Object displacement listings:
· · · ·
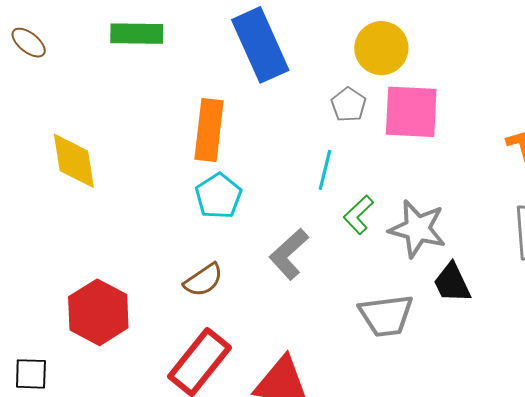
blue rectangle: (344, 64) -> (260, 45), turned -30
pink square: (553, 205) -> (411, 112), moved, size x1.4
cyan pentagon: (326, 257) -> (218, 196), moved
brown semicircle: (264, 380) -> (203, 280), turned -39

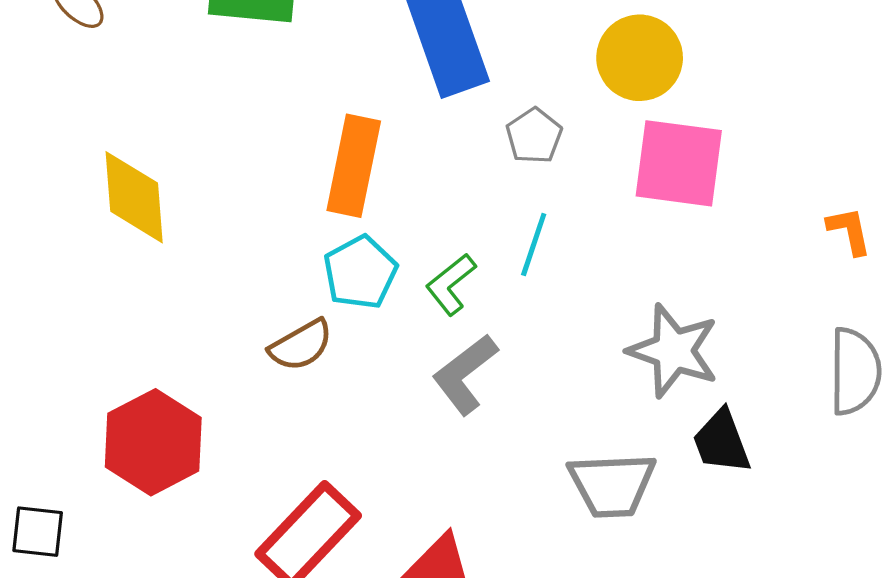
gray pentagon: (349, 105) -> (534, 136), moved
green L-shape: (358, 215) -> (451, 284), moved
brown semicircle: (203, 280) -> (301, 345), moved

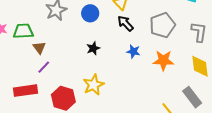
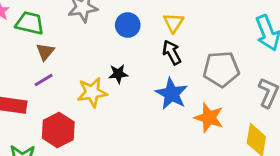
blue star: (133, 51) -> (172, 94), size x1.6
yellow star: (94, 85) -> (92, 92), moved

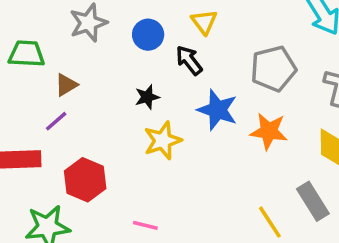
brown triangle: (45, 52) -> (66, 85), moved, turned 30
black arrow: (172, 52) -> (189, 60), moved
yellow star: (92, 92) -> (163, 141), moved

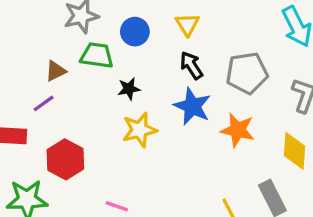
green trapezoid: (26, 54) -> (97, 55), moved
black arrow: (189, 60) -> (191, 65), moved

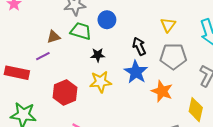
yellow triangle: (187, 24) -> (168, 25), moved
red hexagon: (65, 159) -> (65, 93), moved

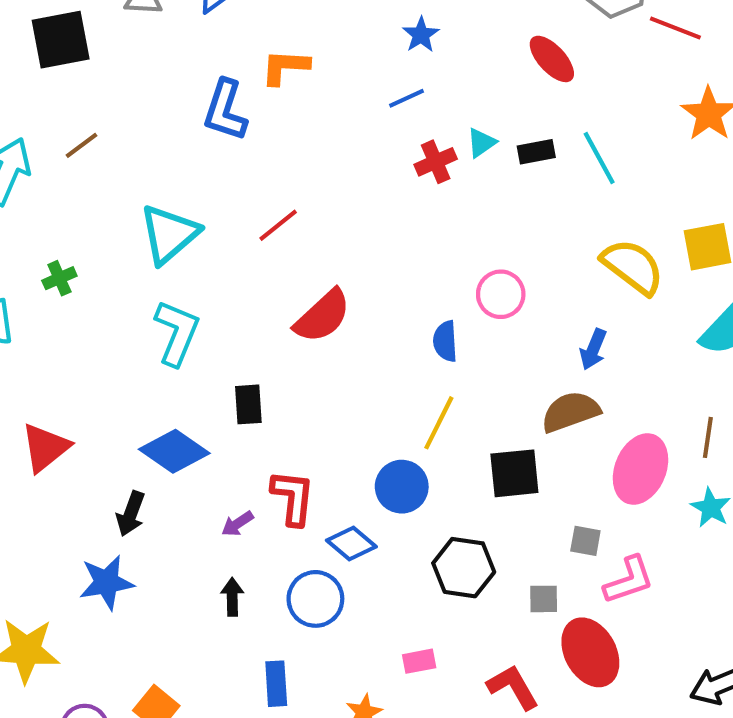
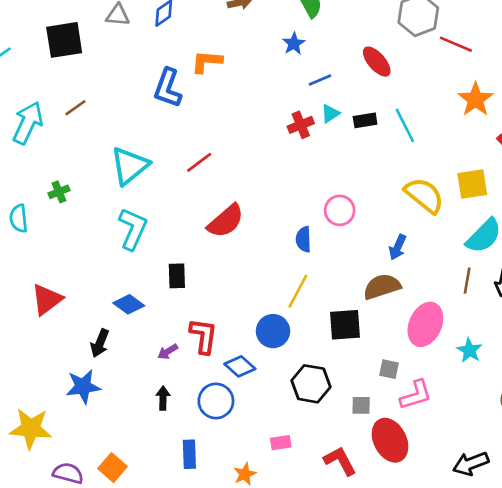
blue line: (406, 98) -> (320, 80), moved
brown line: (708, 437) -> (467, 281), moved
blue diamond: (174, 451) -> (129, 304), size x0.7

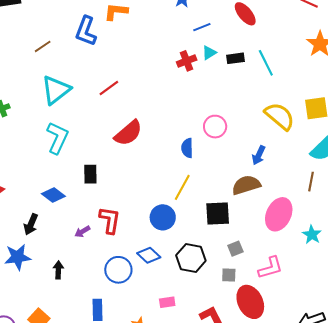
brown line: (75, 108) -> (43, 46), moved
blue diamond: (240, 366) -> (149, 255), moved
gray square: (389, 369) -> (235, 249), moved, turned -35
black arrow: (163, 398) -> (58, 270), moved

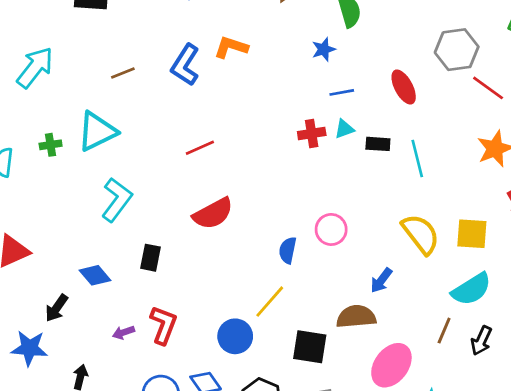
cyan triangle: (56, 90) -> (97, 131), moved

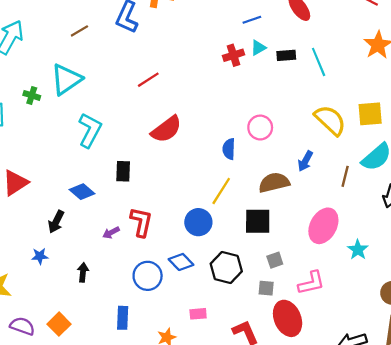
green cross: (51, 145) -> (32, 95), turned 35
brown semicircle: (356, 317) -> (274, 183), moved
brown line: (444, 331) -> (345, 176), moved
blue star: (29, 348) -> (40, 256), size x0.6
· · · ·
What to produce
Search the data above for the word "semicircle". Copy each line it is in.

Written response
brown semicircle: (264, 380) -> (203, 280), turned -39
brown semicircle: (203, 280) -> (301, 345), moved
brown semicircle: (356, 317) -> (274, 183), moved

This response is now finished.